## EXERCISE DATA
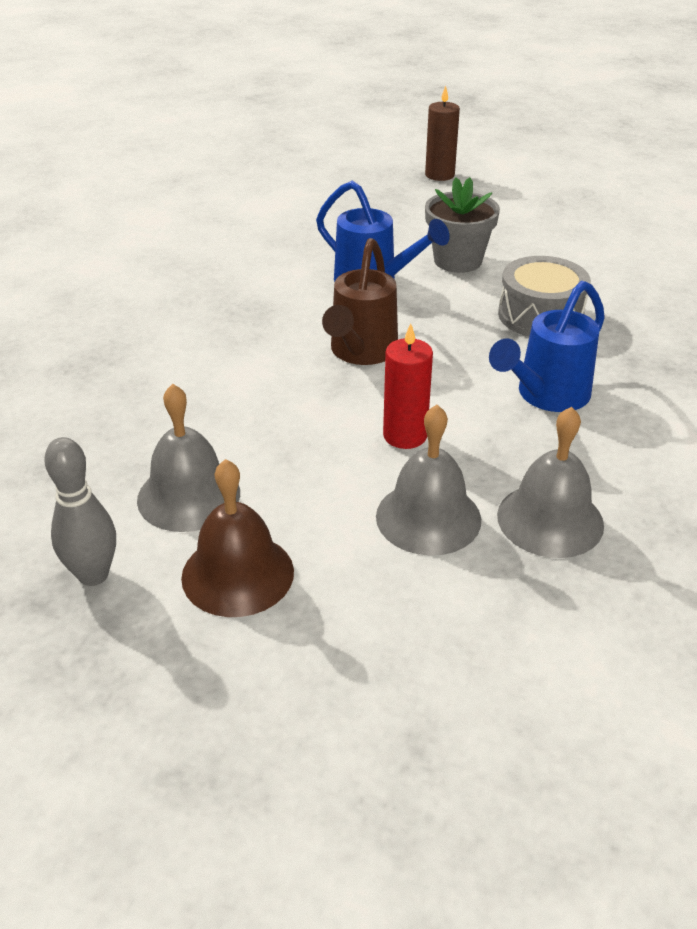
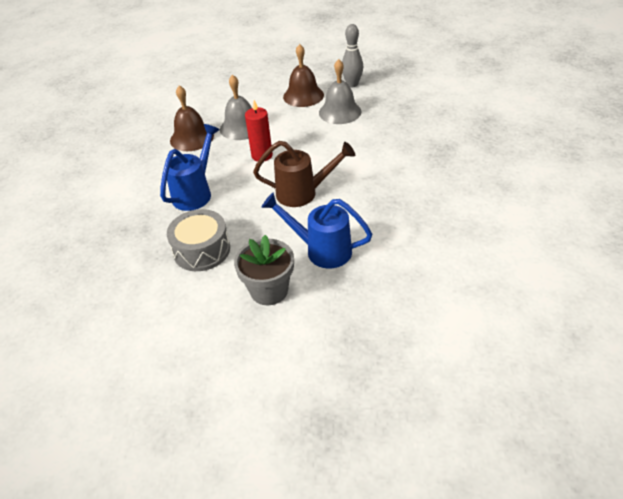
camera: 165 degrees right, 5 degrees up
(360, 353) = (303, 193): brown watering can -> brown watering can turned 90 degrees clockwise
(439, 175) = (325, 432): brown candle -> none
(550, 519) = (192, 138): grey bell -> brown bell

## EXERCISE PROMPT
The expected answer is the full listing above, transcribed exactly and without pictures.

## WRITTEN ANSWER
camera: 165 degrees right, 5 degrees up
(360, 353) = (303, 193): brown watering can -> brown watering can turned 90 degrees clockwise
(439, 175) = (325, 432): brown candle -> none
(550, 519) = (192, 138): grey bell -> brown bell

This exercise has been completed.